How to complete this task:
Give every line of the material again, exactly as written.

* * * * *

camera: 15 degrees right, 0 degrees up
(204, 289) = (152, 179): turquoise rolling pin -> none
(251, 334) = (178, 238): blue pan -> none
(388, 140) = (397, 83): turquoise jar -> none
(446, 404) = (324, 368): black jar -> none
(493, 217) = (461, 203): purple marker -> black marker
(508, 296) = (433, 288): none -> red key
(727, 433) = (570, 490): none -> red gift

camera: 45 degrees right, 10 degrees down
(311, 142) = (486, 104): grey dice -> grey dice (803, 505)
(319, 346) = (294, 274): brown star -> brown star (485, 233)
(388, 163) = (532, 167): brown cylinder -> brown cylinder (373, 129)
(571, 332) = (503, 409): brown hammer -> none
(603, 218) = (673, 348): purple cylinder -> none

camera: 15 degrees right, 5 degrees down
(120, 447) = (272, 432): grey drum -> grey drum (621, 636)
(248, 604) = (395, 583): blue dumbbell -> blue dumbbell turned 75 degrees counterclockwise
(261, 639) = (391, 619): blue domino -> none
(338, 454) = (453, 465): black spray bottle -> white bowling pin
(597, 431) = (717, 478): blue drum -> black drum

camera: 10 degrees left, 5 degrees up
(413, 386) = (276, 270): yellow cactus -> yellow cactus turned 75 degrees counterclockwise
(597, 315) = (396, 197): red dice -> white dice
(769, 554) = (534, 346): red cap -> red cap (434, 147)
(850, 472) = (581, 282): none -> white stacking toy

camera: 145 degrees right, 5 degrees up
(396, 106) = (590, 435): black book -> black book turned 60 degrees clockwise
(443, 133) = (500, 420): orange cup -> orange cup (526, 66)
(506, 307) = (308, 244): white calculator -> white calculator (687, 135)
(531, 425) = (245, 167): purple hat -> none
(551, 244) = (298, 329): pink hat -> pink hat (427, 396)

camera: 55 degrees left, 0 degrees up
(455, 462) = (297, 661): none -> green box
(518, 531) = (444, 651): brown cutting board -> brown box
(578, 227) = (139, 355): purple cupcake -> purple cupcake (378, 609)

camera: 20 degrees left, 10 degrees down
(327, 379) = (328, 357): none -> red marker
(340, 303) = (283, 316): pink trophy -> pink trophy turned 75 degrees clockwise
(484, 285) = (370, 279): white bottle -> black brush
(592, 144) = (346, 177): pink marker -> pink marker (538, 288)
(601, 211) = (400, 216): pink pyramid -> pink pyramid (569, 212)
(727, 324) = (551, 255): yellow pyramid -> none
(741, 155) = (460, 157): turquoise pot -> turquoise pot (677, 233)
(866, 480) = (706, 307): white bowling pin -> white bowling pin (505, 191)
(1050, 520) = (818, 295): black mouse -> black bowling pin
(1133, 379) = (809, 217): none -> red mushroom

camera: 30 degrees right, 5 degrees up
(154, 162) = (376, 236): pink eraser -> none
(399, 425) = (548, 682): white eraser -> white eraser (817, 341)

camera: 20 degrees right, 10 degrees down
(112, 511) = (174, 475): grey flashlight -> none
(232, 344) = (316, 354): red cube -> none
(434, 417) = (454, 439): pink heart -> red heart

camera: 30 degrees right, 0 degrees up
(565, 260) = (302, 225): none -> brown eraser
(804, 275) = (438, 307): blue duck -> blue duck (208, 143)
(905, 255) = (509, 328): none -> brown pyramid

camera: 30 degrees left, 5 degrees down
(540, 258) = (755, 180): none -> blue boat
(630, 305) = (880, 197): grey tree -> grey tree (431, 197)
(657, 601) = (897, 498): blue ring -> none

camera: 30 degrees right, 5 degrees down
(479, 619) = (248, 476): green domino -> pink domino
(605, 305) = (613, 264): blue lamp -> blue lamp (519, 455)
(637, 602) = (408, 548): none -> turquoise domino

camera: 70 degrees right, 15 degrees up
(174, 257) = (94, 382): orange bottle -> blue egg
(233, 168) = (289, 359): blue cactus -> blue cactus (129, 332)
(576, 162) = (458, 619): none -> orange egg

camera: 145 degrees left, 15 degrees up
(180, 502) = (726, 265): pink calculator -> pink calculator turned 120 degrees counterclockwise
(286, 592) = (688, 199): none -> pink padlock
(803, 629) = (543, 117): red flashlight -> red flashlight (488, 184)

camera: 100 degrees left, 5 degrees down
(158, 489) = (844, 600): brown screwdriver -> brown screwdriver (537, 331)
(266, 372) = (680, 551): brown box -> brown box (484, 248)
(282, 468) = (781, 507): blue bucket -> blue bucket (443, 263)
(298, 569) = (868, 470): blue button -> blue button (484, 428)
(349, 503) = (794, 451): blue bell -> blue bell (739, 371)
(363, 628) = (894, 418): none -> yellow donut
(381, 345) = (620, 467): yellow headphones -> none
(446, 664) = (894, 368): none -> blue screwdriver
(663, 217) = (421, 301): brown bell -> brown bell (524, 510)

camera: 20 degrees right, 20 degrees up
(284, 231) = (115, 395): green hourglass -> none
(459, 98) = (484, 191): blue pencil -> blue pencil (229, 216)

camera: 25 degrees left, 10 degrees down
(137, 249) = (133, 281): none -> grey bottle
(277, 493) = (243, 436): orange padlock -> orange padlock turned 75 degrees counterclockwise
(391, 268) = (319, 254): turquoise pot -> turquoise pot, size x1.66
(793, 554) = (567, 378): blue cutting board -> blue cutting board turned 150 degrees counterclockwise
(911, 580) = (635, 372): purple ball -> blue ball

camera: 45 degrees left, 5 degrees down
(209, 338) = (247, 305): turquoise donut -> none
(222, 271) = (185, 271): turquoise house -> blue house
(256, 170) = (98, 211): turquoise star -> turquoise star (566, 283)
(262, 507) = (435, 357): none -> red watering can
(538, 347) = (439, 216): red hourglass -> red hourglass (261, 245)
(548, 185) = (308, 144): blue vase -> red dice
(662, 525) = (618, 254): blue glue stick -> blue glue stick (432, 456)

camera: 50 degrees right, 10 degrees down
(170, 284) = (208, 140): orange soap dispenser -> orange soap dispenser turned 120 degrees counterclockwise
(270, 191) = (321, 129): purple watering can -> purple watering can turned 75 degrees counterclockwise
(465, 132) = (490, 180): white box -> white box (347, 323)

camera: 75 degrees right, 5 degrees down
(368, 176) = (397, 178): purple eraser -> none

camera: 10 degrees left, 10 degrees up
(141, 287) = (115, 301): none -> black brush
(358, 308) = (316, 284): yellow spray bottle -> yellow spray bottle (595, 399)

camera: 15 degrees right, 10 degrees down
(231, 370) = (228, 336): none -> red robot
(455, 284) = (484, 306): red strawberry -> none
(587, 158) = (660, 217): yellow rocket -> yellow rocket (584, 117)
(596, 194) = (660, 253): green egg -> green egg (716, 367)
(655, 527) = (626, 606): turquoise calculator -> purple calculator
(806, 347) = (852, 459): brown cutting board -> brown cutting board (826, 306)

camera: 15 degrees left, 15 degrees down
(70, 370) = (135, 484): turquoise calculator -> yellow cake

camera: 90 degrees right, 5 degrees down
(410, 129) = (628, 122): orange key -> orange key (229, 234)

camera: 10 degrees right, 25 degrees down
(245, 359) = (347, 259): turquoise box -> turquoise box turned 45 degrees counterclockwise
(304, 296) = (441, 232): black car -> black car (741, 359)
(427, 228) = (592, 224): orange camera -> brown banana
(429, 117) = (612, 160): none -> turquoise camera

* * * * *

Answer box:
camera: 15 degrees right, 0 degrees up
(204, 289) = (152, 179): turquoise rolling pin -> none
(251, 334) = (178, 238): blue pan -> none
(388, 140) = (397, 83): turquoise jar -> none
(446, 404) = (324, 368): black jar -> none
(493, 217) = (461, 203): purple marker -> black marker
(508, 296) = (433, 288): none -> red key
(727, 433) = (570, 490): none -> red gift

camera: 45 degrees right, 10 degrees down
(311, 142) = (486, 104): grey dice -> grey dice (803, 505)
(319, 346) = (294, 274): brown star -> brown star (485, 233)
(388, 163) = (532, 167): brown cylinder -> brown cylinder (373, 129)
(571, 332) = (503, 409): brown hammer -> none
(603, 218) = (673, 348): purple cylinder -> none

camera: 15 degrees right, 5 degrees down
(120, 447) = (272, 432): grey drum -> grey drum (621, 636)
(248, 604) = (395, 583): blue dumbbell -> blue dumbbell turned 75 degrees counterclockwise
(261, 639) = (391, 619): blue domino -> none
(338, 454) = (453, 465): black spray bottle -> white bowling pin
(597, 431) = (717, 478): blue drum -> black drum

camera: 10 degrees left, 5 degrees up
(413, 386) = (276, 270): yellow cactus -> yellow cactus turned 75 degrees counterclockwise
(597, 315) = (396, 197): red dice -> white dice
(769, 554) = (534, 346): red cap -> red cap (434, 147)
(850, 472) = (581, 282): none -> white stacking toy

camera: 145 degrees right, 5 degrees up
(396, 106) = (590, 435): black book -> black book turned 60 degrees clockwise
(443, 133) = (500, 420): orange cup -> orange cup (526, 66)
(506, 307) = (308, 244): white calculator -> white calculator (687, 135)
(531, 425) = (245, 167): purple hat -> none
(551, 244) = (298, 329): pink hat -> pink hat (427, 396)

camera: 55 degrees left, 0 degrees up
(455, 462) = (297, 661): none -> green box
(518, 531) = (444, 651): brown cutting board -> brown box
(578, 227) = (139, 355): purple cupcake -> purple cupcake (378, 609)

camera: 20 degrees left, 10 degrees down
(327, 379) = (328, 357): none -> red marker
(340, 303) = (283, 316): pink trophy -> pink trophy turned 75 degrees clockwise
(484, 285) = (370, 279): white bottle -> black brush
(592, 144) = (346, 177): pink marker -> pink marker (538, 288)
(601, 211) = (400, 216): pink pyramid -> pink pyramid (569, 212)
(727, 324) = (551, 255): yellow pyramid -> none
(741, 155) = (460, 157): turquoise pot -> turquoise pot (677, 233)
(866, 480) = (706, 307): white bowling pin -> white bowling pin (505, 191)
(1050, 520) = (818, 295): black mouse -> black bowling pin
(1133, 379) = (809, 217): none -> red mushroom

camera: 30 degrees right, 5 degrees up
(154, 162) = (376, 236): pink eraser -> none
(399, 425) = (548, 682): white eraser -> white eraser (817, 341)

camera: 20 degrees right, 10 degrees down
(112, 511) = (174, 475): grey flashlight -> none
(232, 344) = (316, 354): red cube -> none
(434, 417) = (454, 439): pink heart -> red heart

camera: 30 degrees right, 0 degrees up
(565, 260) = (302, 225): none -> brown eraser
(804, 275) = (438, 307): blue duck -> blue duck (208, 143)
(905, 255) = (509, 328): none -> brown pyramid

camera: 30 degrees left, 5 degrees down
(540, 258) = (755, 180): none -> blue boat
(630, 305) = (880, 197): grey tree -> grey tree (431, 197)
(657, 601) = (897, 498): blue ring -> none

camera: 30 degrees right, 5 degrees down
(479, 619) = (248, 476): green domino -> pink domino
(605, 305) = (613, 264): blue lamp -> blue lamp (519, 455)
(637, 602) = (408, 548): none -> turquoise domino

camera: 70 degrees right, 15 degrees up
(174, 257) = (94, 382): orange bottle -> blue egg
(233, 168) = (289, 359): blue cactus -> blue cactus (129, 332)
(576, 162) = (458, 619): none -> orange egg

camera: 145 degrees left, 15 degrees up
(180, 502) = (726, 265): pink calculator -> pink calculator turned 120 degrees counterclockwise
(286, 592) = (688, 199): none -> pink padlock
(803, 629) = (543, 117): red flashlight -> red flashlight (488, 184)

camera: 100 degrees left, 5 degrees down
(158, 489) = (844, 600): brown screwdriver -> brown screwdriver (537, 331)
(266, 372) = (680, 551): brown box -> brown box (484, 248)
(282, 468) = (781, 507): blue bucket -> blue bucket (443, 263)
(298, 569) = (868, 470): blue button -> blue button (484, 428)
(349, 503) = (794, 451): blue bell -> blue bell (739, 371)
(363, 628) = (894, 418): none -> yellow donut
(381, 345) = (620, 467): yellow headphones -> none
(446, 664) = (894, 368): none -> blue screwdriver
(663, 217) = (421, 301): brown bell -> brown bell (524, 510)

camera: 20 degrees right, 20 degrees up
(284, 231) = (115, 395): green hourglass -> none
(459, 98) = (484, 191): blue pencil -> blue pencil (229, 216)

camera: 25 degrees left, 10 degrees down
(137, 249) = (133, 281): none -> grey bottle
(277, 493) = (243, 436): orange padlock -> orange padlock turned 75 degrees counterclockwise
(391, 268) = (319, 254): turquoise pot -> turquoise pot, size x1.66
(793, 554) = (567, 378): blue cutting board -> blue cutting board turned 150 degrees counterclockwise
(911, 580) = (635, 372): purple ball -> blue ball

camera: 45 degrees left, 5 degrees down
(209, 338) = (247, 305): turquoise donut -> none
(222, 271) = (185, 271): turquoise house -> blue house
(256, 170) = (98, 211): turquoise star -> turquoise star (566, 283)
(262, 507) = (435, 357): none -> red watering can
(538, 347) = (439, 216): red hourglass -> red hourglass (261, 245)
(548, 185) = (308, 144): blue vase -> red dice
(662, 525) = (618, 254): blue glue stick -> blue glue stick (432, 456)

camera: 50 degrees right, 10 degrees down
(170, 284) = (208, 140): orange soap dispenser -> orange soap dispenser turned 120 degrees counterclockwise
(270, 191) = (321, 129): purple watering can -> purple watering can turned 75 degrees counterclockwise
(465, 132) = (490, 180): white box -> white box (347, 323)

camera: 75 degrees right, 5 degrees down
(368, 176) = (397, 178): purple eraser -> none

camera: 10 degrees left, 10 degrees up
(141, 287) = (115, 301): none -> black brush
(358, 308) = (316, 284): yellow spray bottle -> yellow spray bottle (595, 399)

camera: 15 degrees right, 10 degrees down
(231, 370) = (228, 336): none -> red robot
(455, 284) = (484, 306): red strawberry -> none
(587, 158) = (660, 217): yellow rocket -> yellow rocket (584, 117)
(596, 194) = (660, 253): green egg -> green egg (716, 367)
(655, 527) = (626, 606): turquoise calculator -> purple calculator
(806, 347) = (852, 459): brown cutting board -> brown cutting board (826, 306)

camera: 15 degrees left, 15 degrees down
(70, 370) = (135, 484): turquoise calculator -> yellow cake

camera: 90 degrees right, 5 degrees down
(410, 129) = (628, 122): orange key -> orange key (229, 234)

camera: 10 degrees right, 25 degrees down
(245, 359) = (347, 259): turquoise box -> turquoise box turned 45 degrees counterclockwise
(304, 296) = (441, 232): black car -> black car (741, 359)
(427, 228) = (592, 224): orange camera -> brown banana
(429, 117) = (612, 160): none -> turquoise camera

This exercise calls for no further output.